* Begin *

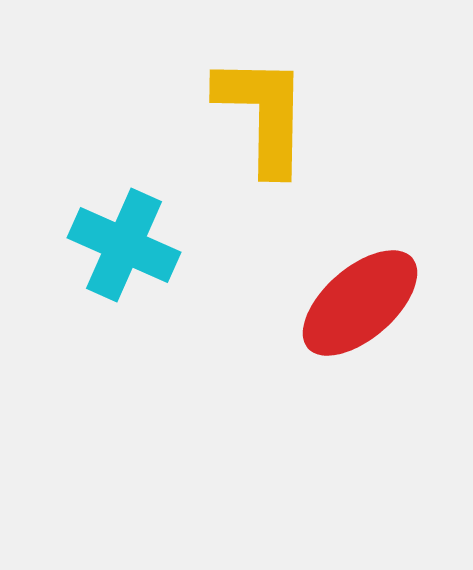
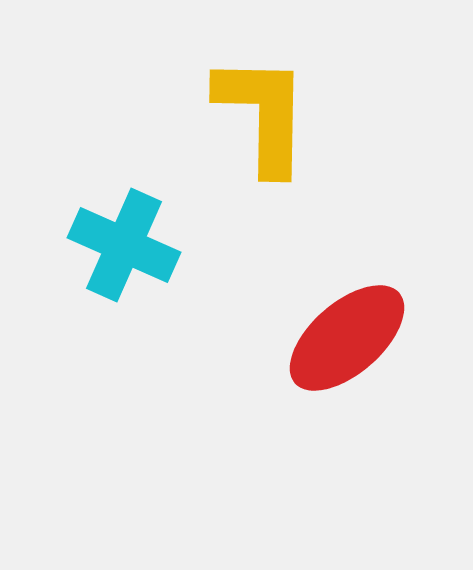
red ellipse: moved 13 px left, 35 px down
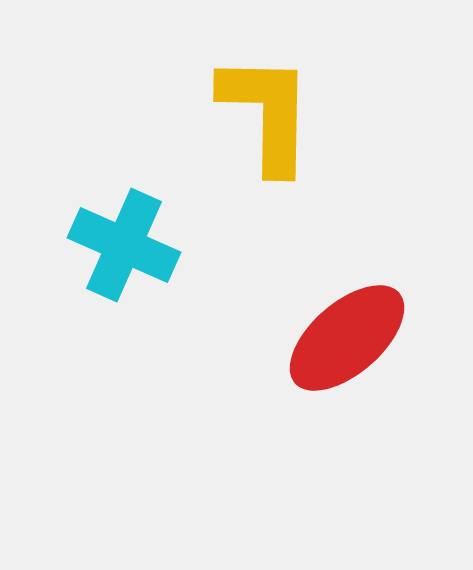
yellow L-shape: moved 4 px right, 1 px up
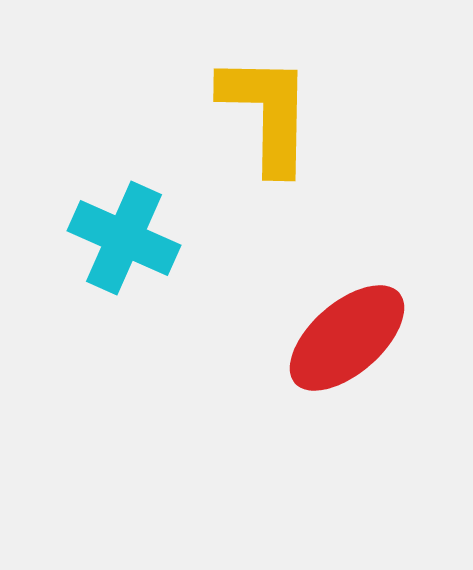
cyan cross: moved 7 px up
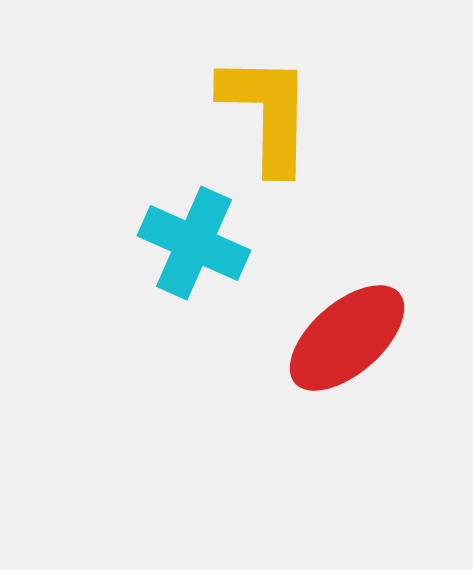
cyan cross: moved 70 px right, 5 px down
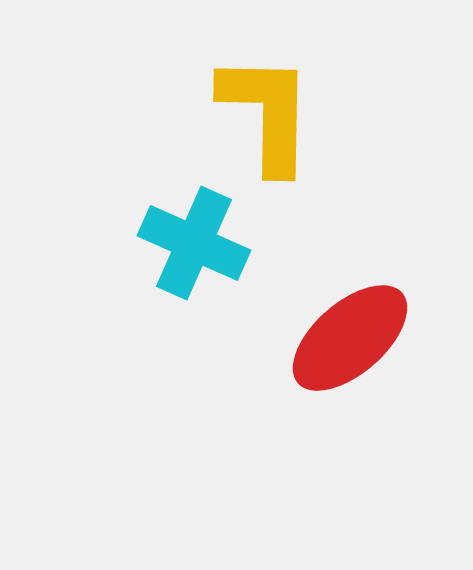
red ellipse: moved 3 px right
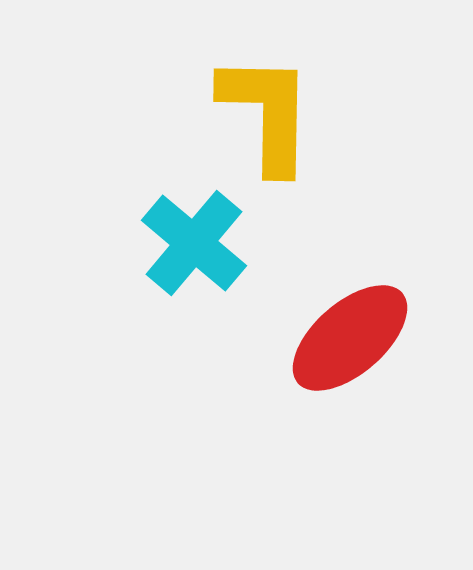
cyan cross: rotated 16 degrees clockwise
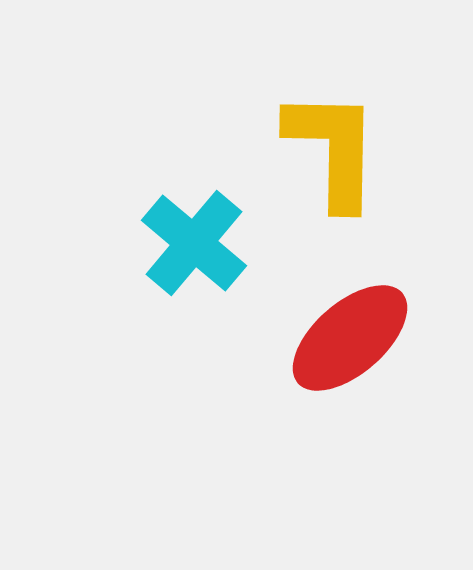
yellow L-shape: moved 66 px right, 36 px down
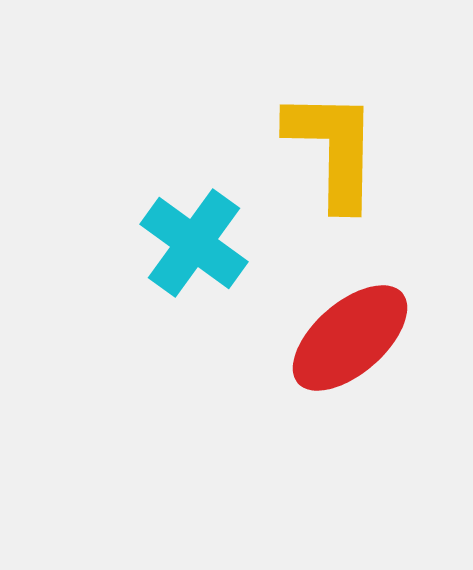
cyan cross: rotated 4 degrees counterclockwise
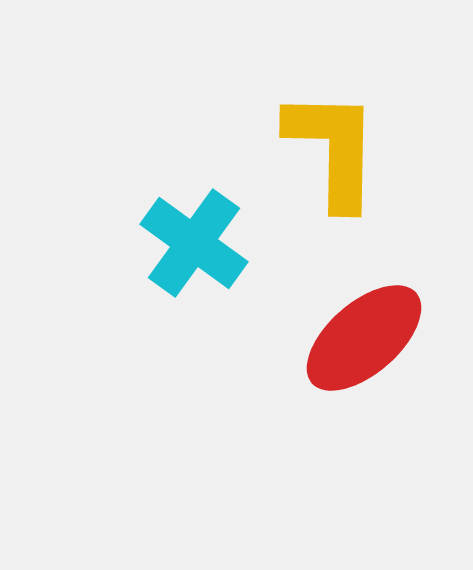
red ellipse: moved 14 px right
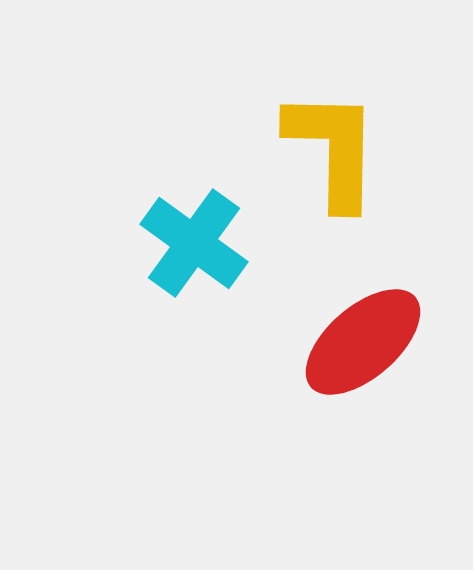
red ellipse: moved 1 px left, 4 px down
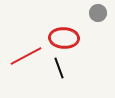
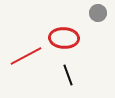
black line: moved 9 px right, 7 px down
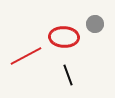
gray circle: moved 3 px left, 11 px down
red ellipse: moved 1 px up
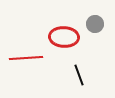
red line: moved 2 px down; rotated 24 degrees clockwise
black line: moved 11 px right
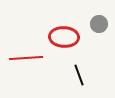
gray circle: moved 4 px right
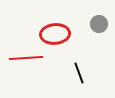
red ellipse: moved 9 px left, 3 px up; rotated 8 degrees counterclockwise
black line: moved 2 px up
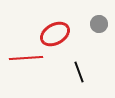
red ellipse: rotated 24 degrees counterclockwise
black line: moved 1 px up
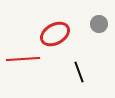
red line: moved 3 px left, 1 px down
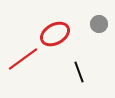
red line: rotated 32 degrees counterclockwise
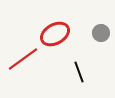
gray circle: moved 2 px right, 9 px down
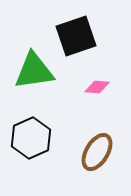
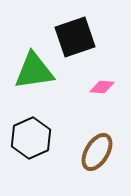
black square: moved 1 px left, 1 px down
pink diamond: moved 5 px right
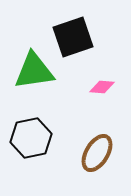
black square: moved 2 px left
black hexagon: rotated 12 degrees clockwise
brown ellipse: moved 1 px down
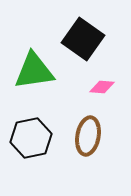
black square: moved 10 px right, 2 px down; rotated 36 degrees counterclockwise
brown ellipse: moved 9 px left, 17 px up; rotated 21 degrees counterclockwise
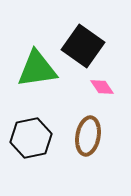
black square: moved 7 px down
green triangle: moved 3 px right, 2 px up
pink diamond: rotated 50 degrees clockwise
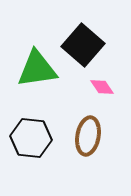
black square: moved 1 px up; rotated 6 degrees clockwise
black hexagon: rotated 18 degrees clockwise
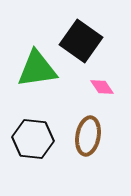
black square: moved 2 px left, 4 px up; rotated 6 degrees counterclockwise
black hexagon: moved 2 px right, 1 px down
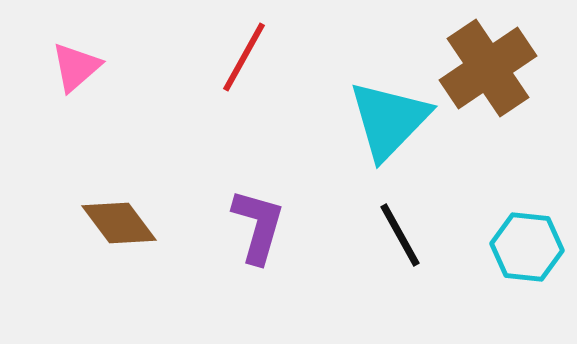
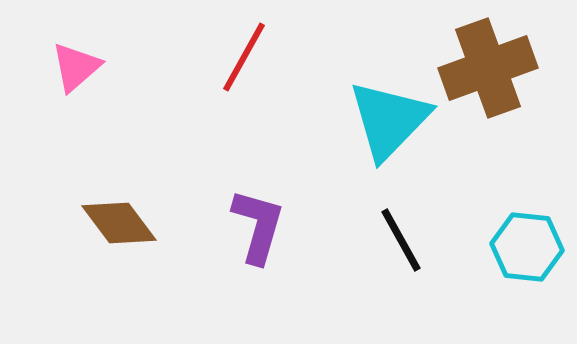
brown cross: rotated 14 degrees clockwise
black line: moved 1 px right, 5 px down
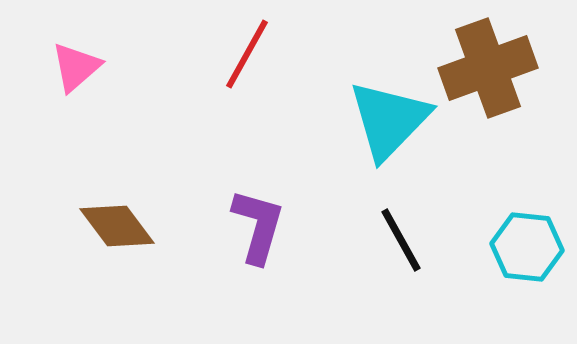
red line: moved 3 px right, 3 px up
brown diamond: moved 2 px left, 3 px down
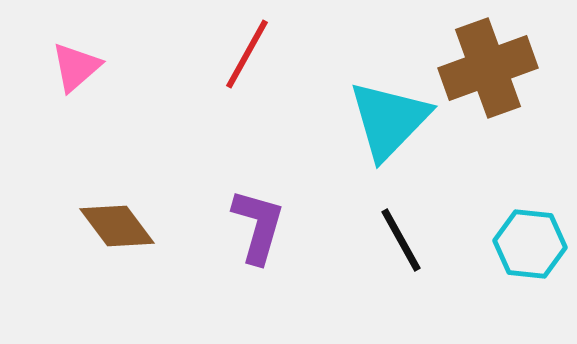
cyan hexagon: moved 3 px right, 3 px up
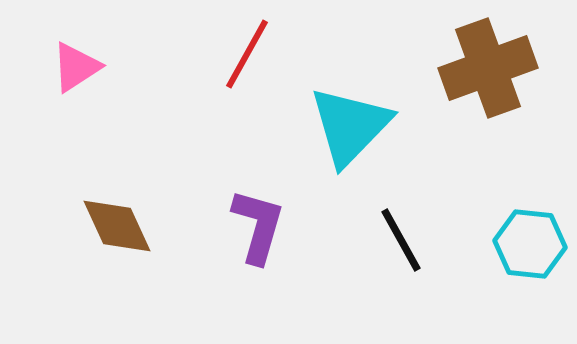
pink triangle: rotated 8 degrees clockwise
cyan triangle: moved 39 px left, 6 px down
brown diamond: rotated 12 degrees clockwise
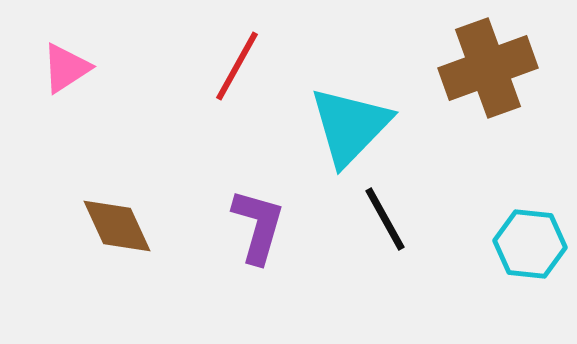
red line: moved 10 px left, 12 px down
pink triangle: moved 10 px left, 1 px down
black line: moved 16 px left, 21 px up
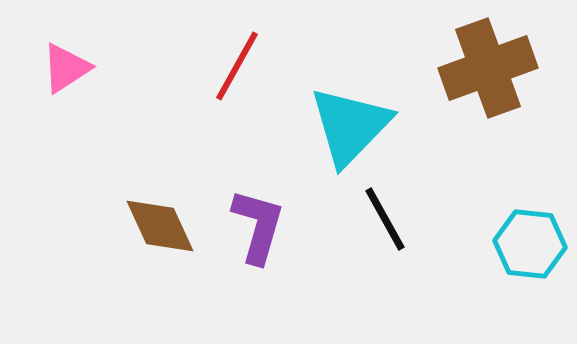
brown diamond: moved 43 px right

* End *

Copy the material starting at the line containing "black square: moved 7 px down" and ending at its final line, switching every "brown diamond" to "orange diamond" and leaving all else unchanged. Omit the pictures from the answer.

black square: moved 7 px down
green triangle: moved 3 px right, 2 px up
pink diamond: rotated 50 degrees clockwise
black square: moved 1 px up; rotated 6 degrees clockwise
black hexagon: rotated 18 degrees clockwise
black square: moved 2 px left, 4 px up; rotated 6 degrees counterclockwise
black hexagon: moved 2 px right, 1 px down
brown cross: rotated 14 degrees clockwise
black line: moved 1 px right, 5 px down
red line: moved 3 px right, 3 px up
orange diamond: moved 2 px left, 3 px down
cyan hexagon: moved 3 px right, 3 px up
pink triangle: rotated 8 degrees clockwise
cyan triangle: moved 39 px left, 6 px down
orange diamond: rotated 12 degrees clockwise
red line: moved 10 px left, 12 px down
pink triangle: moved 10 px left, 1 px down
black line: moved 16 px left, 21 px up
orange diamond: moved 43 px right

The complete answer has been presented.